[Records from a dataset]
———
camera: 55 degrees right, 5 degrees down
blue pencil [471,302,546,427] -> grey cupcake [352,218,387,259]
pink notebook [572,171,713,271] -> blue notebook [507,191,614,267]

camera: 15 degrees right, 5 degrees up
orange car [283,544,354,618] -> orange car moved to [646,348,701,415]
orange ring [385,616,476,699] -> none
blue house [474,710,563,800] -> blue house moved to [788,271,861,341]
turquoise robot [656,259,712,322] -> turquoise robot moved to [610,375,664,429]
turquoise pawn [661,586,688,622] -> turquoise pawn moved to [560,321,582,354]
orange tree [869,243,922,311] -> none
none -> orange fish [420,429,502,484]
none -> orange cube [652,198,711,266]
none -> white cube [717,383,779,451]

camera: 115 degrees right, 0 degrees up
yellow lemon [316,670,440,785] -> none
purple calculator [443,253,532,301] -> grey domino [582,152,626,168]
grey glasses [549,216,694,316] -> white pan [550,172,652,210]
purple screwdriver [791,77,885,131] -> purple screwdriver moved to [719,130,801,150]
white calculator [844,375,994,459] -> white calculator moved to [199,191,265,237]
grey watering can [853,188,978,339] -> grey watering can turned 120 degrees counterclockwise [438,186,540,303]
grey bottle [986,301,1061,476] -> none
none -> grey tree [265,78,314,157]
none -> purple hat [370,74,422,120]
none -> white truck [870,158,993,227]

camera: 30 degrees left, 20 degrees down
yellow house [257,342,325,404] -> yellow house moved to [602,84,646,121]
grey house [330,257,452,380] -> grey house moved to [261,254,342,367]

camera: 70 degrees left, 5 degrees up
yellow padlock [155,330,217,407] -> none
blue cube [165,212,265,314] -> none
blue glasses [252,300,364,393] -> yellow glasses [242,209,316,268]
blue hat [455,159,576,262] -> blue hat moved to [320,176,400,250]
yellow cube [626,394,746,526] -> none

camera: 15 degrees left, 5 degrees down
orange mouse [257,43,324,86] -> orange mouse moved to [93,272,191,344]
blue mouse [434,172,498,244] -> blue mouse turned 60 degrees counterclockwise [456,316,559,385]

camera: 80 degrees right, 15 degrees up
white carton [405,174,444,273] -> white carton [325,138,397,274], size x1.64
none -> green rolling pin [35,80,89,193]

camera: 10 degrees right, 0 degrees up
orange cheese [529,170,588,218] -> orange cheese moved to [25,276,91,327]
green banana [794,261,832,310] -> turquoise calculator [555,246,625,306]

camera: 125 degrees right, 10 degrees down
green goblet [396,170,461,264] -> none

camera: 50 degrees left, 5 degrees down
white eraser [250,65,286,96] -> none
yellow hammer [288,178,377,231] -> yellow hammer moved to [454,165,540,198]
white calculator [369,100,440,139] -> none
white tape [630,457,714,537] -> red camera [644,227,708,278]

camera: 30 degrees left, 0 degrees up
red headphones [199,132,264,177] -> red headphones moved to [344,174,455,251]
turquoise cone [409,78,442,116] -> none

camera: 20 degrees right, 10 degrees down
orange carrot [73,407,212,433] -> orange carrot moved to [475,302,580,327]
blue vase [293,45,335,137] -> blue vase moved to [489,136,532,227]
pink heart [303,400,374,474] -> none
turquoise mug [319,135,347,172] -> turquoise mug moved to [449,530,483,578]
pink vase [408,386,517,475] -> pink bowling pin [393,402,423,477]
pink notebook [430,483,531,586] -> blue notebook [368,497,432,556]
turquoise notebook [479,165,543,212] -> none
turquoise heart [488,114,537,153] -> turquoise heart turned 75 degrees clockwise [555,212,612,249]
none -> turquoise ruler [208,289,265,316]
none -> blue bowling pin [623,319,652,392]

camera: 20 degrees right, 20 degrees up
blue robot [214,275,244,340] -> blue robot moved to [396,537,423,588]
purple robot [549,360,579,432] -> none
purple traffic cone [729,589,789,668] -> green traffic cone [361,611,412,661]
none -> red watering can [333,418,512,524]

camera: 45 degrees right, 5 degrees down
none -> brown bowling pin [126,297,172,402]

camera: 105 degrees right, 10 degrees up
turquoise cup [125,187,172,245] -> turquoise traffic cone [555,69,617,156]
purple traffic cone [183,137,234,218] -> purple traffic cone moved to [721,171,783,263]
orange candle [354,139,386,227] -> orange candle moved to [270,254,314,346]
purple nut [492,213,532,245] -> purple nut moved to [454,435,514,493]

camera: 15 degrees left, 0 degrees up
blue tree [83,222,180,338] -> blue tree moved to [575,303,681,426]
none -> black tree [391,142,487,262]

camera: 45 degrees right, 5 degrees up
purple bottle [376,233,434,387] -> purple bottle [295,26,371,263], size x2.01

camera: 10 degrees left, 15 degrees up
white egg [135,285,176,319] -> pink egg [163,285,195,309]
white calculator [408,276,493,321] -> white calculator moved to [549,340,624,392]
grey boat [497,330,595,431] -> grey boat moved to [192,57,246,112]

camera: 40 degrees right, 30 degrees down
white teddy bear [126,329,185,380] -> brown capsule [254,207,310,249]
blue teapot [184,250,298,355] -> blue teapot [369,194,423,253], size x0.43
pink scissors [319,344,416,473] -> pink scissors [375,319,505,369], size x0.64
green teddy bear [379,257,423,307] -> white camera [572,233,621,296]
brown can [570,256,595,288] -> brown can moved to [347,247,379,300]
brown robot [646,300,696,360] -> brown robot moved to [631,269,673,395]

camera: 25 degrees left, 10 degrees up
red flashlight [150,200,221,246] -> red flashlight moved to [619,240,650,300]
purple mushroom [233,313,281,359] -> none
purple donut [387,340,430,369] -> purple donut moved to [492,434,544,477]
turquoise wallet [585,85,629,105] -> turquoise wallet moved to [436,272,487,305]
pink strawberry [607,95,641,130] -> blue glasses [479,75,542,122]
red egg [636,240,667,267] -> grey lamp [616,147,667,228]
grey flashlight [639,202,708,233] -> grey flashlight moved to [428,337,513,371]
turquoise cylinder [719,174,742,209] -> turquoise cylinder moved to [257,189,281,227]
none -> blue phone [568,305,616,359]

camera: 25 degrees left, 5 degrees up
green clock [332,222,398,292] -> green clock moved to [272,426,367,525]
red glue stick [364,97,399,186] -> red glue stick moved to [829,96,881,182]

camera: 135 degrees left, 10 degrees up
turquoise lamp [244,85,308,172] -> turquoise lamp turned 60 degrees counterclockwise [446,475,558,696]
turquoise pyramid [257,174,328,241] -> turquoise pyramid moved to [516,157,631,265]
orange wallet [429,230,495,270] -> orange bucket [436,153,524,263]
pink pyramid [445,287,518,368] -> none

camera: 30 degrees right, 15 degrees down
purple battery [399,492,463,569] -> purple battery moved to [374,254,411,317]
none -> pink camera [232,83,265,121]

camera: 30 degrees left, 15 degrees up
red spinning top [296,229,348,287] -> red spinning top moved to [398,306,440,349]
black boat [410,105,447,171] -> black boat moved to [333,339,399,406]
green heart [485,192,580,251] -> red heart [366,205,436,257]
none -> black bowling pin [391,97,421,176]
———
*TASK INSTRUCTIONS*: An exact copy of every record is needed.

*SOLVED EXERCISE*:
camera: 55 degrees right, 5 degrees down
blue pencil [471,302,546,427] -> grey cupcake [352,218,387,259]
pink notebook [572,171,713,271] -> blue notebook [507,191,614,267]

camera: 15 degrees right, 5 degrees up
orange car [283,544,354,618] -> orange car moved to [646,348,701,415]
orange ring [385,616,476,699] -> none
blue house [474,710,563,800] -> blue house moved to [788,271,861,341]
turquoise robot [656,259,712,322] -> turquoise robot moved to [610,375,664,429]
turquoise pawn [661,586,688,622] -> turquoise pawn moved to [560,321,582,354]
orange tree [869,243,922,311] -> none
none -> orange fish [420,429,502,484]
none -> orange cube [652,198,711,266]
none -> white cube [717,383,779,451]

camera: 115 degrees right, 0 degrees up
yellow lemon [316,670,440,785] -> none
purple calculator [443,253,532,301] -> grey domino [582,152,626,168]
grey glasses [549,216,694,316] -> white pan [550,172,652,210]
purple screwdriver [791,77,885,131] -> purple screwdriver moved to [719,130,801,150]
white calculator [844,375,994,459] -> white calculator moved to [199,191,265,237]
grey watering can [853,188,978,339] -> grey watering can turned 120 degrees counterclockwise [438,186,540,303]
grey bottle [986,301,1061,476] -> none
none -> grey tree [265,78,314,157]
none -> purple hat [370,74,422,120]
none -> white truck [870,158,993,227]

camera: 30 degrees left, 20 degrees down
yellow house [257,342,325,404] -> yellow house moved to [602,84,646,121]
grey house [330,257,452,380] -> grey house moved to [261,254,342,367]

camera: 70 degrees left, 5 degrees up
yellow padlock [155,330,217,407] -> none
blue cube [165,212,265,314] -> none
blue glasses [252,300,364,393] -> yellow glasses [242,209,316,268]
blue hat [455,159,576,262] -> blue hat moved to [320,176,400,250]
yellow cube [626,394,746,526] -> none

camera: 15 degrees left, 5 degrees down
orange mouse [257,43,324,86] -> orange mouse moved to [93,272,191,344]
blue mouse [434,172,498,244] -> blue mouse turned 60 degrees counterclockwise [456,316,559,385]

camera: 80 degrees right, 15 degrees up
white carton [405,174,444,273] -> white carton [325,138,397,274], size x1.64
none -> green rolling pin [35,80,89,193]

camera: 10 degrees right, 0 degrees up
orange cheese [529,170,588,218] -> orange cheese moved to [25,276,91,327]
green banana [794,261,832,310] -> turquoise calculator [555,246,625,306]

camera: 125 degrees right, 10 degrees down
green goblet [396,170,461,264] -> none

camera: 50 degrees left, 5 degrees down
white eraser [250,65,286,96] -> none
yellow hammer [288,178,377,231] -> yellow hammer moved to [454,165,540,198]
white calculator [369,100,440,139] -> none
white tape [630,457,714,537] -> red camera [644,227,708,278]

camera: 30 degrees left, 0 degrees up
red headphones [199,132,264,177] -> red headphones moved to [344,174,455,251]
turquoise cone [409,78,442,116] -> none

camera: 20 degrees right, 10 degrees down
orange carrot [73,407,212,433] -> orange carrot moved to [475,302,580,327]
blue vase [293,45,335,137] -> blue vase moved to [489,136,532,227]
pink heart [303,400,374,474] -> none
turquoise mug [319,135,347,172] -> turquoise mug moved to [449,530,483,578]
pink vase [408,386,517,475] -> pink bowling pin [393,402,423,477]
pink notebook [430,483,531,586] -> blue notebook [368,497,432,556]
turquoise notebook [479,165,543,212] -> none
turquoise heart [488,114,537,153] -> turquoise heart turned 75 degrees clockwise [555,212,612,249]
none -> turquoise ruler [208,289,265,316]
none -> blue bowling pin [623,319,652,392]

camera: 20 degrees right, 20 degrees up
blue robot [214,275,244,340] -> blue robot moved to [396,537,423,588]
purple robot [549,360,579,432] -> none
purple traffic cone [729,589,789,668] -> green traffic cone [361,611,412,661]
none -> red watering can [333,418,512,524]

camera: 45 degrees right, 5 degrees down
none -> brown bowling pin [126,297,172,402]

camera: 105 degrees right, 10 degrees up
turquoise cup [125,187,172,245] -> turquoise traffic cone [555,69,617,156]
purple traffic cone [183,137,234,218] -> purple traffic cone moved to [721,171,783,263]
orange candle [354,139,386,227] -> orange candle moved to [270,254,314,346]
purple nut [492,213,532,245] -> purple nut moved to [454,435,514,493]

camera: 15 degrees left, 0 degrees up
blue tree [83,222,180,338] -> blue tree moved to [575,303,681,426]
none -> black tree [391,142,487,262]

camera: 45 degrees right, 5 degrees up
purple bottle [376,233,434,387] -> purple bottle [295,26,371,263], size x2.01

camera: 10 degrees left, 15 degrees up
white egg [135,285,176,319] -> pink egg [163,285,195,309]
white calculator [408,276,493,321] -> white calculator moved to [549,340,624,392]
grey boat [497,330,595,431] -> grey boat moved to [192,57,246,112]

camera: 40 degrees right, 30 degrees down
white teddy bear [126,329,185,380] -> brown capsule [254,207,310,249]
blue teapot [184,250,298,355] -> blue teapot [369,194,423,253], size x0.43
pink scissors [319,344,416,473] -> pink scissors [375,319,505,369], size x0.64
green teddy bear [379,257,423,307] -> white camera [572,233,621,296]
brown can [570,256,595,288] -> brown can moved to [347,247,379,300]
brown robot [646,300,696,360] -> brown robot moved to [631,269,673,395]

camera: 25 degrees left, 10 degrees up
red flashlight [150,200,221,246] -> red flashlight moved to [619,240,650,300]
purple mushroom [233,313,281,359] -> none
purple donut [387,340,430,369] -> purple donut moved to [492,434,544,477]
turquoise wallet [585,85,629,105] -> turquoise wallet moved to [436,272,487,305]
pink strawberry [607,95,641,130] -> blue glasses [479,75,542,122]
red egg [636,240,667,267] -> grey lamp [616,147,667,228]
grey flashlight [639,202,708,233] -> grey flashlight moved to [428,337,513,371]
turquoise cylinder [719,174,742,209] -> turquoise cylinder moved to [257,189,281,227]
none -> blue phone [568,305,616,359]

camera: 25 degrees left, 5 degrees up
green clock [332,222,398,292] -> green clock moved to [272,426,367,525]
red glue stick [364,97,399,186] -> red glue stick moved to [829,96,881,182]

camera: 135 degrees left, 10 degrees up
turquoise lamp [244,85,308,172] -> turquoise lamp turned 60 degrees counterclockwise [446,475,558,696]
turquoise pyramid [257,174,328,241] -> turquoise pyramid moved to [516,157,631,265]
orange wallet [429,230,495,270] -> orange bucket [436,153,524,263]
pink pyramid [445,287,518,368] -> none

camera: 30 degrees right, 15 degrees down
purple battery [399,492,463,569] -> purple battery moved to [374,254,411,317]
none -> pink camera [232,83,265,121]

camera: 30 degrees left, 15 degrees up
red spinning top [296,229,348,287] -> red spinning top moved to [398,306,440,349]
black boat [410,105,447,171] -> black boat moved to [333,339,399,406]
green heart [485,192,580,251] -> red heart [366,205,436,257]
none -> black bowling pin [391,97,421,176]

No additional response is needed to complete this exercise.